**EXERCISE REQUIREMENTS:**
An exact copy of the lines from the one containing "Journal - Writer: [43,251,252,388]" through the last line below is required; include both of those lines and no others.

Dataset excerpts:
....

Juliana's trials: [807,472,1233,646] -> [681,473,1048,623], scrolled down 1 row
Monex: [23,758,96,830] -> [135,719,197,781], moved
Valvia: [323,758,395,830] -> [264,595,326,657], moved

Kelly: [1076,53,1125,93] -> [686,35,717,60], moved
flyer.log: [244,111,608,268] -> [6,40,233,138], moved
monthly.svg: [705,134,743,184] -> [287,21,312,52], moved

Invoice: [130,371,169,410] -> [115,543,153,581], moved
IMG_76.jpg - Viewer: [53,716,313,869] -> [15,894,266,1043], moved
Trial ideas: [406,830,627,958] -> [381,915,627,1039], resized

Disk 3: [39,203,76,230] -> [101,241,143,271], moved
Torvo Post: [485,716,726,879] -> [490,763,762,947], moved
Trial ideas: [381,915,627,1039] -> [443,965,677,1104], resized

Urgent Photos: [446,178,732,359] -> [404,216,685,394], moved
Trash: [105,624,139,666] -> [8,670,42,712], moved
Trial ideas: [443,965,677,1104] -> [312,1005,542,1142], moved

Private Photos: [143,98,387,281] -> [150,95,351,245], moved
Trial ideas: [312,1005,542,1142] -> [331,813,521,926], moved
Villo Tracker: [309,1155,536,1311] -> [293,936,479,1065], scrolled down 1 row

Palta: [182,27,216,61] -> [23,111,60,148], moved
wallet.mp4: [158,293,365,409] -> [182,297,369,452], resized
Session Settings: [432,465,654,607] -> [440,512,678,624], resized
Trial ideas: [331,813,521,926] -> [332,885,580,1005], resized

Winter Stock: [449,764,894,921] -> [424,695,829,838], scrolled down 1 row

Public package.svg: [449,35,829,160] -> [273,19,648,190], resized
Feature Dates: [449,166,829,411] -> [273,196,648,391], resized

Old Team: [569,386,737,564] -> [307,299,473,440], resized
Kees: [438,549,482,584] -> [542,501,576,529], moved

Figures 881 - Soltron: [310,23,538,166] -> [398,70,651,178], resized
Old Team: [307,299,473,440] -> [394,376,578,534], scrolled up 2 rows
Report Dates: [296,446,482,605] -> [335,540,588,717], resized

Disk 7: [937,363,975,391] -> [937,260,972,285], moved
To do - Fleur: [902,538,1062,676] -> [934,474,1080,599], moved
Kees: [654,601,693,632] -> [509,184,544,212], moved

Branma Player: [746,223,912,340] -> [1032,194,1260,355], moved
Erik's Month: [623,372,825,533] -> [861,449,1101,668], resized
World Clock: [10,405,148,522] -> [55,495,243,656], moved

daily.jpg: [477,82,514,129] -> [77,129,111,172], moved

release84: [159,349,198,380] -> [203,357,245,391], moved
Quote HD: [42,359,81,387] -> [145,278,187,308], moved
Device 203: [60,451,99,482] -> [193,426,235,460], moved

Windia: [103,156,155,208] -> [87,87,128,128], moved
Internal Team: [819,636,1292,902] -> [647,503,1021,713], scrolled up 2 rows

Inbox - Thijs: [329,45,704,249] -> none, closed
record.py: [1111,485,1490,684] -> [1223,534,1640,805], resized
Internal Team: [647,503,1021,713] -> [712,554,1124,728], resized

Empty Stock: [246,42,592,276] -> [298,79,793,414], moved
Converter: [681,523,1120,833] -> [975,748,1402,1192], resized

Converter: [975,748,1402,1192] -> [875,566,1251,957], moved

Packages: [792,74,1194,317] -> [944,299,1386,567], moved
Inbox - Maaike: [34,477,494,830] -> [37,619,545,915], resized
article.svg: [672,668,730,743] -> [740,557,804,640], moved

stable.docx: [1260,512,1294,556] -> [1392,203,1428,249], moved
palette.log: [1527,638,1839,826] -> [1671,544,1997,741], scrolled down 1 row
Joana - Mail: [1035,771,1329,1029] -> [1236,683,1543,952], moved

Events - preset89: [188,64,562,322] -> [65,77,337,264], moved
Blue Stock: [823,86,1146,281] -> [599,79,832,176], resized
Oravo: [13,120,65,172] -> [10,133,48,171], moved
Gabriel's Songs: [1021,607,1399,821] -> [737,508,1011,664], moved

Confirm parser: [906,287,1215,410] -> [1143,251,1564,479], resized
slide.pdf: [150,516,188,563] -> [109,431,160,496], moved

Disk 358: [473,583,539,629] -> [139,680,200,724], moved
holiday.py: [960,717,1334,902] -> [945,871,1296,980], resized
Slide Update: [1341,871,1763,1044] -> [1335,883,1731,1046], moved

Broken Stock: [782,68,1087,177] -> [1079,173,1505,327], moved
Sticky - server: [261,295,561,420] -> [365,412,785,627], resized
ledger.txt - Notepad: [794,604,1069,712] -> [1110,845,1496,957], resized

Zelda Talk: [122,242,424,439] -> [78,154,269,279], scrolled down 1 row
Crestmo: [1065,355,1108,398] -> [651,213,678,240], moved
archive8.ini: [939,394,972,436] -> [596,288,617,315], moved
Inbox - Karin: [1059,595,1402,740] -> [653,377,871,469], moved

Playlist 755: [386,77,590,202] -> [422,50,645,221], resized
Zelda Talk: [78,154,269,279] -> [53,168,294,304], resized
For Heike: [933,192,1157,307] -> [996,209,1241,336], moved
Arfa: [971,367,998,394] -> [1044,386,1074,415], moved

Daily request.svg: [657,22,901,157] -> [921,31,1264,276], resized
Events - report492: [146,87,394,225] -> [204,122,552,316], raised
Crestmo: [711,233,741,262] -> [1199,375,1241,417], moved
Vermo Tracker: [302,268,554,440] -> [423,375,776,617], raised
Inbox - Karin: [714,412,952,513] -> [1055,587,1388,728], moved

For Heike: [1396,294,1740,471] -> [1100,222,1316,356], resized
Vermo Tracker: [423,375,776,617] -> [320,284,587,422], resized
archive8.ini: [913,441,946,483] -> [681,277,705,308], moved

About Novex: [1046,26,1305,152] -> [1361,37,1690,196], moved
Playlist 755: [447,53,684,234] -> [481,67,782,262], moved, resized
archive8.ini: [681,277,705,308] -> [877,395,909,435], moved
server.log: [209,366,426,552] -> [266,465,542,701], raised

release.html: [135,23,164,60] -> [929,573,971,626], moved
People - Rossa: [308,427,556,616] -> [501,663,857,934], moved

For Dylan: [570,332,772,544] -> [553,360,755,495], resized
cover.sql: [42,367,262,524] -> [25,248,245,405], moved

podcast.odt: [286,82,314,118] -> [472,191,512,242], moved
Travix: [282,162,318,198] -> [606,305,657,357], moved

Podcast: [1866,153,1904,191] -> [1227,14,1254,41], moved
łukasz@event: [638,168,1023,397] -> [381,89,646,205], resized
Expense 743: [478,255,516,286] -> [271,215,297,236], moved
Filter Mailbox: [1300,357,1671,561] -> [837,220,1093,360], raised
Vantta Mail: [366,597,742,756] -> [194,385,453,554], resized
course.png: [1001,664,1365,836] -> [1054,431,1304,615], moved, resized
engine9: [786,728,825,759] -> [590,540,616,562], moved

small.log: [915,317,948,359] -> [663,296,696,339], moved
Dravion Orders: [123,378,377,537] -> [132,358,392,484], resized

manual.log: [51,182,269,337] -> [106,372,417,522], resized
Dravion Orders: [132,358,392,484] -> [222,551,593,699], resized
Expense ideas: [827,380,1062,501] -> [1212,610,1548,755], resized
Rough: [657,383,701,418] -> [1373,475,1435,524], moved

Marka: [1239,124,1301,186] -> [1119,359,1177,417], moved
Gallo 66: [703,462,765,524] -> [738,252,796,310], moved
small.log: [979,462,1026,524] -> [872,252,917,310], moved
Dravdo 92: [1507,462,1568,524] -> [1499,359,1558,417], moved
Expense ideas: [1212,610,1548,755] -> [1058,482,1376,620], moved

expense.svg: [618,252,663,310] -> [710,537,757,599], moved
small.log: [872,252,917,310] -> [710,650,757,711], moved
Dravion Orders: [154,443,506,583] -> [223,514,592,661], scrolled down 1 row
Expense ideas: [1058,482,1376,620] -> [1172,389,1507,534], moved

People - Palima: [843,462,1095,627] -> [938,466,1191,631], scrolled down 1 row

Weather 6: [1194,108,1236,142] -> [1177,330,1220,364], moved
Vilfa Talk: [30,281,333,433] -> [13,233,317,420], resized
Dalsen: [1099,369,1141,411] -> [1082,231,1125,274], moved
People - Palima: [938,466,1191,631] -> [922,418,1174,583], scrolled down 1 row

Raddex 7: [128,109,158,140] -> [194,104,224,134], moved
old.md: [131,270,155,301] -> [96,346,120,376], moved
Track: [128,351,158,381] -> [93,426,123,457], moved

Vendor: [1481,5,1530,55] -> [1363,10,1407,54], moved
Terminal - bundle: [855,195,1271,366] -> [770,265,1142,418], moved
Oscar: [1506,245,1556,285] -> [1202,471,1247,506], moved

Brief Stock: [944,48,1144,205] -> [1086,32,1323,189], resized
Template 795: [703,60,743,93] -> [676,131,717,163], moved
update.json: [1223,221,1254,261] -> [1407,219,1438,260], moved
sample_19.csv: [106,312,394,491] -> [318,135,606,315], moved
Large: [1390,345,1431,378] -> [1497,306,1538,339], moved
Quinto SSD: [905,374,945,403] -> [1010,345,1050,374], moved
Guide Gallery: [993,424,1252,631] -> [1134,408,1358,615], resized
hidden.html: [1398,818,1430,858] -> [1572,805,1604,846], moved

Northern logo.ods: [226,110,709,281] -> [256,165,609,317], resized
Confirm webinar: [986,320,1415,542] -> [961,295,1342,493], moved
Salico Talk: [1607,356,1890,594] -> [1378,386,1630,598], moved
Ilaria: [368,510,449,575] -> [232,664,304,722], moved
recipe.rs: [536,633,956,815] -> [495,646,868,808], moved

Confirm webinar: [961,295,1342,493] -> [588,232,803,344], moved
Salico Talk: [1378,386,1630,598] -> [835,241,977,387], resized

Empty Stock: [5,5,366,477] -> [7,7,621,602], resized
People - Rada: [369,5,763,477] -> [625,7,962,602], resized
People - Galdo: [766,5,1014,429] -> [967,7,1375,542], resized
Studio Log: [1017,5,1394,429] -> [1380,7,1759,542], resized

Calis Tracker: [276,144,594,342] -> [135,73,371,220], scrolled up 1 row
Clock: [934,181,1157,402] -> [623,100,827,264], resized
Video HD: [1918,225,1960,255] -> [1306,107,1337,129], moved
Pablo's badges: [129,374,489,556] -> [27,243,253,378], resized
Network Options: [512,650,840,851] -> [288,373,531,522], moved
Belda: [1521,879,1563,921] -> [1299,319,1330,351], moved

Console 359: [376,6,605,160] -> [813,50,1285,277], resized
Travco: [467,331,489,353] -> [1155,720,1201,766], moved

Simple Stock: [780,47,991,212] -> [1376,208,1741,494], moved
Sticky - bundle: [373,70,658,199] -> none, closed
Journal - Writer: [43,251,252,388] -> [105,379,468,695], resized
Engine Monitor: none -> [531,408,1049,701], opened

....

**SOLUTION TO THE PROBLEM:**
Journal - Writer: [43,251,252,388] -> [105,379,468,695], resized
Engine Monitor: none -> [531,408,1049,701], opened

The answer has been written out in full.